■ **REQUIRED WORK**
When you transcribe the listing that follows, keep every line exact and omit the pictures.

■ **DATA RECORDS**
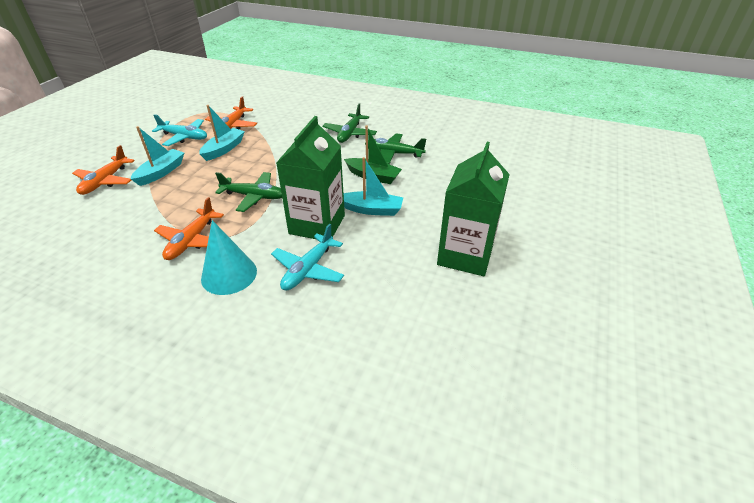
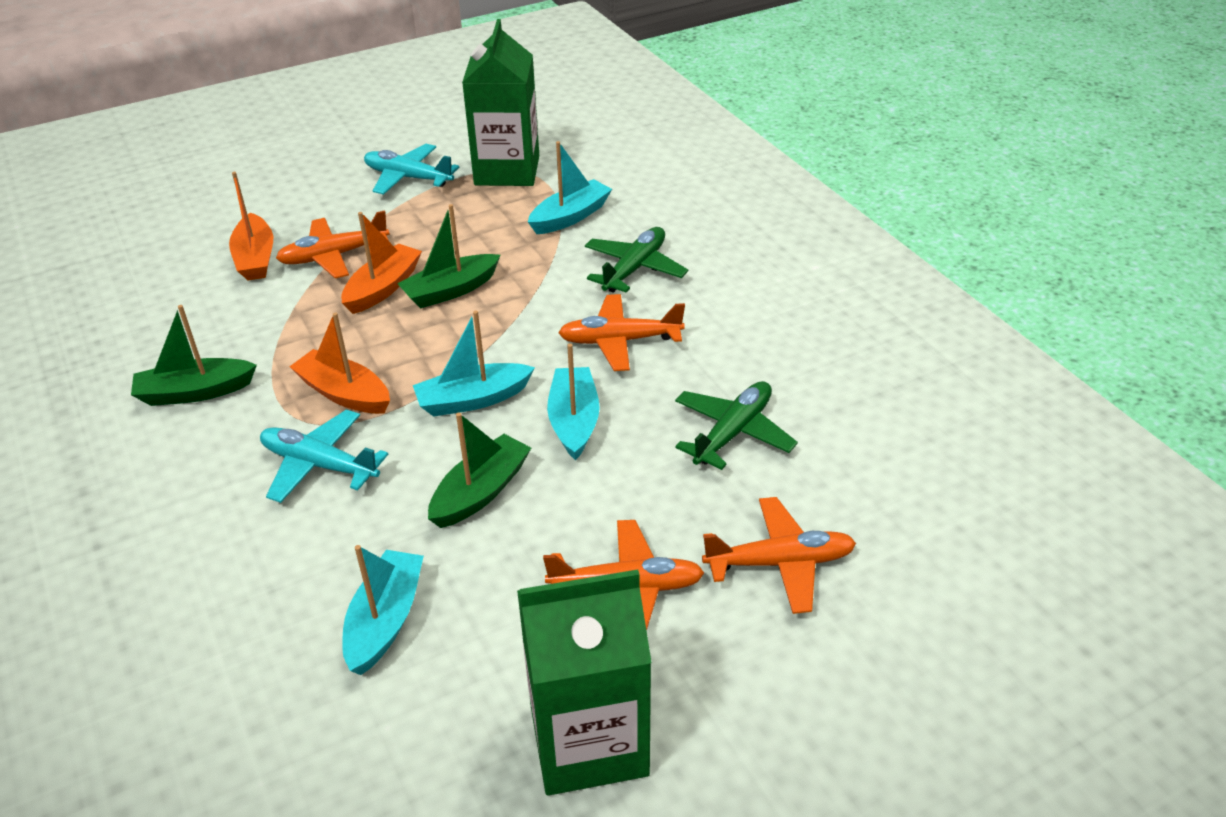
green boat: 1 -> 3
green plane: 3 -> 2
orange boat: 0 -> 3
orange plane: 3 -> 4
turquoise boat: 3 -> 4
turquoise cone: 1 -> 0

■ **FINISHED TASK**
green boat: 1 -> 3
green plane: 3 -> 2
orange boat: 0 -> 3
orange plane: 3 -> 4
turquoise boat: 3 -> 4
turquoise cone: 1 -> 0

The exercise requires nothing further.